§ DATA UNDER STUDY
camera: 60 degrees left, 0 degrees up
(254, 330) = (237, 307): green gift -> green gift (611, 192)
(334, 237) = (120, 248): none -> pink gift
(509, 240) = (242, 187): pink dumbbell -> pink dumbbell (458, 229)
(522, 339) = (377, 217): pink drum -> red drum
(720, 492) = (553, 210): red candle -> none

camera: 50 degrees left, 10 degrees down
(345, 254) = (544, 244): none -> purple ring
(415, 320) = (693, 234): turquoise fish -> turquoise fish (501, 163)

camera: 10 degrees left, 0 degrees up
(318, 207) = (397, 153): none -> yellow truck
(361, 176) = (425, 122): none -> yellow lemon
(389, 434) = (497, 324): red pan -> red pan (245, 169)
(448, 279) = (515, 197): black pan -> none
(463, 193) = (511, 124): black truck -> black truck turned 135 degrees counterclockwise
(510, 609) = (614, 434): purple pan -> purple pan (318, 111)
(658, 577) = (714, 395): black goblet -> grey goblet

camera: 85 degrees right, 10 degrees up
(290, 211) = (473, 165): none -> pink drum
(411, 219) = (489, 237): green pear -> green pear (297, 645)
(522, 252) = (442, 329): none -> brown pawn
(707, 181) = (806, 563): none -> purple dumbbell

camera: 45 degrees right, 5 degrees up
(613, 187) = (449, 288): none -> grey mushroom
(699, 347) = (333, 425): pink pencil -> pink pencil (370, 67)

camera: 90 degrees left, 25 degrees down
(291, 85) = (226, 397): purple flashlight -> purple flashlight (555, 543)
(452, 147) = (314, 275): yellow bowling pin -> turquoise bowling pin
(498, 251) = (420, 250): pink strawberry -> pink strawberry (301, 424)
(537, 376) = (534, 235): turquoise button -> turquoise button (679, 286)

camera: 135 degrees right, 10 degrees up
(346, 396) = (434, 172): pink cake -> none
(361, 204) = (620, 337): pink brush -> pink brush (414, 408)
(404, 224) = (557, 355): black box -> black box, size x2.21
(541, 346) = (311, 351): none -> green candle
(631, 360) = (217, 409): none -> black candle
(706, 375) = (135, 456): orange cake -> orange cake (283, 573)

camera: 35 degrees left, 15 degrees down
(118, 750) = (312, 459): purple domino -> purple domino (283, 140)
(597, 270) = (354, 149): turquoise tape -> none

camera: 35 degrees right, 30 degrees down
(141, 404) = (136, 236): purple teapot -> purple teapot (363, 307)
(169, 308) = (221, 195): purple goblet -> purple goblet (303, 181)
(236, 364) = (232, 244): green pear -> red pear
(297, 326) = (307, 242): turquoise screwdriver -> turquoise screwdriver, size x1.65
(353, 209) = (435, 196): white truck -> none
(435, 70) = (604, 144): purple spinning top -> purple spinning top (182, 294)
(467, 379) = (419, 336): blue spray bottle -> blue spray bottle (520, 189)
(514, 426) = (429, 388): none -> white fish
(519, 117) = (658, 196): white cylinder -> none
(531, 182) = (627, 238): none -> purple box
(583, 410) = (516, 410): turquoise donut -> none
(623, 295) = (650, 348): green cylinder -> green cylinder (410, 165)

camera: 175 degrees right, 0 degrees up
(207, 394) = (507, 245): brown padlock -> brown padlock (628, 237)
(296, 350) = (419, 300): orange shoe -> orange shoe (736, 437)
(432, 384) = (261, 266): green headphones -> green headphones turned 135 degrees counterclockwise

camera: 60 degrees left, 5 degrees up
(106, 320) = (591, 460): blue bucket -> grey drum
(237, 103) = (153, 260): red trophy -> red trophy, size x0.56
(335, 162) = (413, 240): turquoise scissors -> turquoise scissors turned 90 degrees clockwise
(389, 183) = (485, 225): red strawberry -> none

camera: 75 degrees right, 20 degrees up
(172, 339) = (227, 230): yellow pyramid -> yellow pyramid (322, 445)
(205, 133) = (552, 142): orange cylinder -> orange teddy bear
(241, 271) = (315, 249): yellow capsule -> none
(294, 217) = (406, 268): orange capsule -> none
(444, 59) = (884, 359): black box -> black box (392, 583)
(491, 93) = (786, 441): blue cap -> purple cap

§ REQUIREMENT
Tell how many lines in the entries contain the string "cake". Give the number and nothing more.

§ YOUR SOLUTION
2